What to do
Repeat the entire listing exactly.

Given records
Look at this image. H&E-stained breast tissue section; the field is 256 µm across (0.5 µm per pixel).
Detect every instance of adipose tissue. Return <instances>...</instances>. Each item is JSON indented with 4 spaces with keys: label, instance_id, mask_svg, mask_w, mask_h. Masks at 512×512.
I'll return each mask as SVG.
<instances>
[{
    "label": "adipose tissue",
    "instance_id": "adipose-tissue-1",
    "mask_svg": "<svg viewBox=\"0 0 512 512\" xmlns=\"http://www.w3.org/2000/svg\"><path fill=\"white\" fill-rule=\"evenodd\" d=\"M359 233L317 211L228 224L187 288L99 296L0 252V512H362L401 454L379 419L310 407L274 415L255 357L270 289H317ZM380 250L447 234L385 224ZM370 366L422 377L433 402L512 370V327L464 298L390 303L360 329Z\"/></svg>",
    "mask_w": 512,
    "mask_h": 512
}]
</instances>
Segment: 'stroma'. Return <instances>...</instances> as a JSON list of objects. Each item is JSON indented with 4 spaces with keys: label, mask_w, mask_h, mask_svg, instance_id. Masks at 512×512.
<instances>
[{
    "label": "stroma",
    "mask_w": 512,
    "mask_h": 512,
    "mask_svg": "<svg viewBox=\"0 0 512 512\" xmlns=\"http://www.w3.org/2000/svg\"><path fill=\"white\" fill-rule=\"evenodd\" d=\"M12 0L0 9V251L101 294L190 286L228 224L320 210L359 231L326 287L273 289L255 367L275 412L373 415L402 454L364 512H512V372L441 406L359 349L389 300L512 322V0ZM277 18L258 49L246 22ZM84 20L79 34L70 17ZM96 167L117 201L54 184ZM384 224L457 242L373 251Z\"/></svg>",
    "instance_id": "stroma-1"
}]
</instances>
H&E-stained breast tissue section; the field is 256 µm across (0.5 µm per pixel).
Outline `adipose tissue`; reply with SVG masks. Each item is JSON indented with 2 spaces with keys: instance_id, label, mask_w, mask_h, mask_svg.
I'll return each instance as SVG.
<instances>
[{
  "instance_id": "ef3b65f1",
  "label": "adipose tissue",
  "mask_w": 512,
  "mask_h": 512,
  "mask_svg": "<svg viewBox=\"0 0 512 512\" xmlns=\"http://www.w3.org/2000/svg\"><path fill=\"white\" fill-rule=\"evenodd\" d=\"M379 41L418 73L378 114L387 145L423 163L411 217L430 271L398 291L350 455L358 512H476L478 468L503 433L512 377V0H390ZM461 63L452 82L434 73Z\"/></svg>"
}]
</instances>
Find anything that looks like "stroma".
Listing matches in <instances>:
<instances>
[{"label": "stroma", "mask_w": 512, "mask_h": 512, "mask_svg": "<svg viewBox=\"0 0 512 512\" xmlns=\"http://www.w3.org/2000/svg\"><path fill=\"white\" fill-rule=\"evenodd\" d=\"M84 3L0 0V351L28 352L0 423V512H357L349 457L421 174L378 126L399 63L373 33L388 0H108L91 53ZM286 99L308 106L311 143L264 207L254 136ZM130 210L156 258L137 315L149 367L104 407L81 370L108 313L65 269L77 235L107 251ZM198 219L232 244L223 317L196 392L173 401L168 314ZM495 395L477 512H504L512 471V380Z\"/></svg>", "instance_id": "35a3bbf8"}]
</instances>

Reply
Look at this image. H&E-stained breast tissue section; the field is 256 µm across (0.5 µm per pixel).
Detect every instance of adipose tissue. Return <instances>...</instances>. Each item is JSON indented with 4 spaces with keys: label, instance_id, mask_svg, mask_w, mask_h. Masks at 512×512.
I'll return each mask as SVG.
<instances>
[{
    "label": "adipose tissue",
    "instance_id": "adipose-tissue-1",
    "mask_svg": "<svg viewBox=\"0 0 512 512\" xmlns=\"http://www.w3.org/2000/svg\"><path fill=\"white\" fill-rule=\"evenodd\" d=\"M359 233L317 211L228 224L187 288L99 296L0 252V512H362L401 454L379 419L310 407L274 415L255 357L270 289H317ZM380 250L447 234L385 224ZM370 366L422 377L433 402L512 370V327L464 298L390 303L360 329Z\"/></svg>",
    "mask_w": 512,
    "mask_h": 512
}]
</instances>
Segment: 'stroma'. Return <instances>...</instances> as a JSON list of objects. Each item is JSON indented with 4 spaces with keys: label, mask_w, mask_h, mask_svg, instance_id. Masks at 512×512.
<instances>
[{
    "label": "stroma",
    "mask_w": 512,
    "mask_h": 512,
    "mask_svg": "<svg viewBox=\"0 0 512 512\" xmlns=\"http://www.w3.org/2000/svg\"><path fill=\"white\" fill-rule=\"evenodd\" d=\"M12 0L0 9V251L101 294L190 286L228 224L320 210L359 231L326 287L273 289L255 367L275 412L373 415L402 454L364 512H512V372L441 406L359 349L389 300L512 322V0ZM277 18L258 49L246 22ZM84 20L79 34L70 17ZM96 167L117 201L54 184ZM384 224L457 242L373 251Z\"/></svg>",
    "instance_id": "stroma-1"
}]
</instances>
H&E-stained breast tissue section; the field is 256 µm across (0.5 µm per pixel).
Outline `adipose tissue`; reply with SVG masks. Each item is JSON indented with 2 spaces with keys: instance_id, label, mask_w, mask_h, mask_svg.
I'll return each instance as SVG.
<instances>
[{
  "instance_id": "ef3b65f1",
  "label": "adipose tissue",
  "mask_w": 512,
  "mask_h": 512,
  "mask_svg": "<svg viewBox=\"0 0 512 512\" xmlns=\"http://www.w3.org/2000/svg\"><path fill=\"white\" fill-rule=\"evenodd\" d=\"M379 41L418 73L378 114L387 145L423 163L411 217L430 271L398 291L350 455L358 512H476L478 468L503 433L512 377V0H390ZM461 63L452 82L434 73Z\"/></svg>"
}]
</instances>
Find anything that looks like "stroma".
Listing matches in <instances>:
<instances>
[{"label": "stroma", "mask_w": 512, "mask_h": 512, "mask_svg": "<svg viewBox=\"0 0 512 512\" xmlns=\"http://www.w3.org/2000/svg\"><path fill=\"white\" fill-rule=\"evenodd\" d=\"M84 3L0 0V351L28 352L0 423V512H357L349 457L421 174L378 126L399 63L373 33L388 0H108L91 53ZM286 99L308 106L311 143L264 207L254 136ZM130 210L156 258L137 315L149 367L104 407L81 370L108 313L65 269L77 235L107 251ZM198 219L232 244L223 317L196 392L173 401L168 314ZM495 395L477 512H504L512 471V380Z\"/></svg>", "instance_id": "35a3bbf8"}]
</instances>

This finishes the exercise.